• **Instructions for the task**: With no words added or dropped, transcribe the listing that follows.
··· Entries provided ···
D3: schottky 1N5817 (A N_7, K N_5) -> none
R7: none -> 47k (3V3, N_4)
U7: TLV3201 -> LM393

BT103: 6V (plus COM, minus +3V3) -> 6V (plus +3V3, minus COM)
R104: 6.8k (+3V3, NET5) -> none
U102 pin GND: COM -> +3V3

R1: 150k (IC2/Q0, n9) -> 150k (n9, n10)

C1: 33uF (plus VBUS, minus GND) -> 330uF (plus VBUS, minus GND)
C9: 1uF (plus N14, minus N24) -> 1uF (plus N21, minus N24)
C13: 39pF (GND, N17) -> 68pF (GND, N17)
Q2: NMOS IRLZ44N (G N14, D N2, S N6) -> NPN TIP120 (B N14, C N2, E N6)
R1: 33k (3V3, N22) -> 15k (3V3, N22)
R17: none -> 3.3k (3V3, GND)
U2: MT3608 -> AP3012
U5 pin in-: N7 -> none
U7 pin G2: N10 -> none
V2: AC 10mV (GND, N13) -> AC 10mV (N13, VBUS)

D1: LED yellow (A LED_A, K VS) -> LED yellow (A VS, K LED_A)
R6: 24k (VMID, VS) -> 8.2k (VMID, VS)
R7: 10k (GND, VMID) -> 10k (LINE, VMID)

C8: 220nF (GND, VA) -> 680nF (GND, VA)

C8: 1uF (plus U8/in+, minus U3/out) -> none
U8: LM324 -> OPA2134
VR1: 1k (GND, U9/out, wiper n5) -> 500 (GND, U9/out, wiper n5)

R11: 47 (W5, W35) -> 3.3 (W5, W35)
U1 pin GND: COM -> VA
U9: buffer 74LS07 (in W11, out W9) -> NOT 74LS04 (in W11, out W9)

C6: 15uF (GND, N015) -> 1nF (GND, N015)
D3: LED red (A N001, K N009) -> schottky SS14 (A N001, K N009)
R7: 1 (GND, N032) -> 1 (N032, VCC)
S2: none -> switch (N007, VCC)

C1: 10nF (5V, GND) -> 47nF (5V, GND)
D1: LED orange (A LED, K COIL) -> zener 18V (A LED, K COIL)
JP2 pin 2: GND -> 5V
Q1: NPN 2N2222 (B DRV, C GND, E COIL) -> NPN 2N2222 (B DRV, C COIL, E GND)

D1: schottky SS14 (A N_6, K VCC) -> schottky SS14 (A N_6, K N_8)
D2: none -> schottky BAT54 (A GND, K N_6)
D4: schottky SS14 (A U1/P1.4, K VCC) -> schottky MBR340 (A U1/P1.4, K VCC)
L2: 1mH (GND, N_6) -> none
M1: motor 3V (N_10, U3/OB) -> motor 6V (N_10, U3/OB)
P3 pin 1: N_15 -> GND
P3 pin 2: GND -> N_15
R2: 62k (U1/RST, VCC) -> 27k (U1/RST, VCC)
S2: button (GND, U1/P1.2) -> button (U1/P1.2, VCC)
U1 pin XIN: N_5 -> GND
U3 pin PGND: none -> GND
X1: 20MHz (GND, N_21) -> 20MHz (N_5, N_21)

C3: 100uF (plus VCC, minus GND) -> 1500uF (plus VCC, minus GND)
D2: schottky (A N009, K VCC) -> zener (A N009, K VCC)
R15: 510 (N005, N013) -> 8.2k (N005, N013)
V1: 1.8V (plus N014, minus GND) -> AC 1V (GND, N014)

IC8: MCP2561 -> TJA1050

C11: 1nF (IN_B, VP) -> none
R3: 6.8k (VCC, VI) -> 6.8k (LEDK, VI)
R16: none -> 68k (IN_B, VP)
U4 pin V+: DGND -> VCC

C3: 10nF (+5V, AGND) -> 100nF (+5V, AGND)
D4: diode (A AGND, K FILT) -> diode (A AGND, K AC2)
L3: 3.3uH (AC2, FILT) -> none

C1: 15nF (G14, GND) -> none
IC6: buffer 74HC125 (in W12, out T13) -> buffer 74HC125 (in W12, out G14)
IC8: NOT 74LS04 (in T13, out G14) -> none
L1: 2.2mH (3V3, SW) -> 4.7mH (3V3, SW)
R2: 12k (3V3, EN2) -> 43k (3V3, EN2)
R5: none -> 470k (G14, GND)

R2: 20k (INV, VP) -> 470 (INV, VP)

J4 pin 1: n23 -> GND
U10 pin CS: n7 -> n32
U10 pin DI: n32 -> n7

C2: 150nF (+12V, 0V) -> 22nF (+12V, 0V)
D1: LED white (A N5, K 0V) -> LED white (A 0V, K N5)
···
• **Exercise result**:
D3: schottky 1N5817 (A N_7, K N_5) -> none
R7: none -> 47k (3V3, N_4)
U7: TLV3201 -> LM393

BT103: 6V (plus COM, minus +3V3) -> 6V (plus +3V3, minus COM)
R104: 6.8k (+3V3, NET5) -> none
U102 pin GND: COM -> +3V3

R1: 150k (IC2/Q0, n9) -> 150k (n9, n10)

C1: 33uF (plus VBUS, minus GND) -> 330uF (plus VBUS, minus GND)
C9: 1uF (plus N14, minus N24) -> 1uF (plus N21, minus N24)
C13: 39pF (GND, N17) -> 68pF (GND, N17)
Q2: NMOS IRLZ44N (G N14, D N2, S N6) -> NPN TIP120 (B N14, C N2, E N6)
R1: 33k (3V3, N22) -> 15k (3V3, N22)
R17: none -> 3.3k (3V3, GND)
U2: MT3608 -> AP3012
U5 pin in-: N7 -> none
U7 pin G2: N10 -> none
V2: AC 10mV (GND, N13) -> AC 10mV (N13, VBUS)

D1: LED yellow (A LED_A, K VS) -> LED yellow (A VS, K LED_A)
R6: 24k (VMID, VS) -> 8.2k (VMID, VS)
R7: 10k (GND, VMID) -> 10k (LINE, VMID)

C8: 220nF (GND, VA) -> 680nF (GND, VA)

C8: 1uF (plus U8/in+, minus U3/out) -> none
U8: LM324 -> OPA2134
VR1: 1k (GND, U9/out, wiper n5) -> 500 (GND, U9/out, wiper n5)

R11: 47 (W5, W35) -> 3.3 (W5, W35)
U1 pin GND: COM -> VA
U9: buffer 74LS07 (in W11, out W9) -> NOT 74LS04 (in W11, out W9)

C6: 15uF (GND, N015) -> 1nF (GND, N015)
D3: LED red (A N001, K N009) -> schottky SS14 (A N001, K N009)
R7: 1 (GND, N032) -> 1 (N032, VCC)
S2: none -> switch (N007, VCC)

C1: 10nF (5V, GND) -> 47nF (5V, GND)
D1: LED orange (A LED, K COIL) -> zener 18V (A LED, K COIL)
JP2 pin 2: GND -> 5V
Q1: NPN 2N2222 (B DRV, C GND, E COIL) -> NPN 2N2222 (B DRV, C COIL, E GND)

D1: schottky SS14 (A N_6, K VCC) -> schottky SS14 (A N_6, K N_8)
D2: none -> schottky BAT54 (A GND, K N_6)
D4: schottky SS14 (A U1/P1.4, K VCC) -> schottky MBR340 (A U1/P1.4, K VCC)
L2: 1mH (GND, N_6) -> none
M1: motor 3V (N_10, U3/OB) -> motor 6V (N_10, U3/OB)
P3 pin 1: N_15 -> GND
P3 pin 2: GND -> N_15
R2: 62k (U1/RST, VCC) -> 27k (U1/RST, VCC)
S2: button (GND, U1/P1.2) -> button (U1/P1.2, VCC)
U1 pin XIN: N_5 -> GND
U3 pin PGND: none -> GND
X1: 20MHz (GND, N_21) -> 20MHz (N_5, N_21)

C3: 100uF (plus VCC, minus GND) -> 1500uF (plus VCC, minus GND)
D2: schottky (A N009, K VCC) -> zener (A N009, K VCC)
R15: 510 (N005, N013) -> 8.2k (N005, N013)
V1: 1.8V (plus N014, minus GND) -> AC 1V (GND, N014)

IC8: MCP2561 -> TJA1050

C11: 1nF (IN_B, VP) -> none
R3: 6.8k (VCC, VI) -> 6.8k (LEDK, VI)
R16: none -> 68k (IN_B, VP)
U4 pin V+: DGND -> VCC

C3: 10nF (+5V, AGND) -> 100nF (+5V, AGND)
D4: diode (A AGND, K FILT) -> diode (A AGND, K AC2)
L3: 3.3uH (AC2, FILT) -> none

C1: 15nF (G14, GND) -> none
IC6: buffer 74HC125 (in W12, out T13) -> buffer 74HC125 (in W12, out G14)
IC8: NOT 74LS04 (in T13, out G14) -> none
L1: 2.2mH (3V3, SW) -> 4.7mH (3V3, SW)
R2: 12k (3V3, EN2) -> 43k (3V3, EN2)
R5: none -> 470k (G14, GND)

R2: 20k (INV, VP) -> 470 (INV, VP)

J4 pin 1: n23 -> GND
U10 pin CS: n7 -> n32
U10 pin DI: n32 -> n7

C2: 150nF (+12V, 0V) -> 22nF (+12V, 0V)
D1: LED white (A N5, K 0V) -> LED white (A 0V, K N5)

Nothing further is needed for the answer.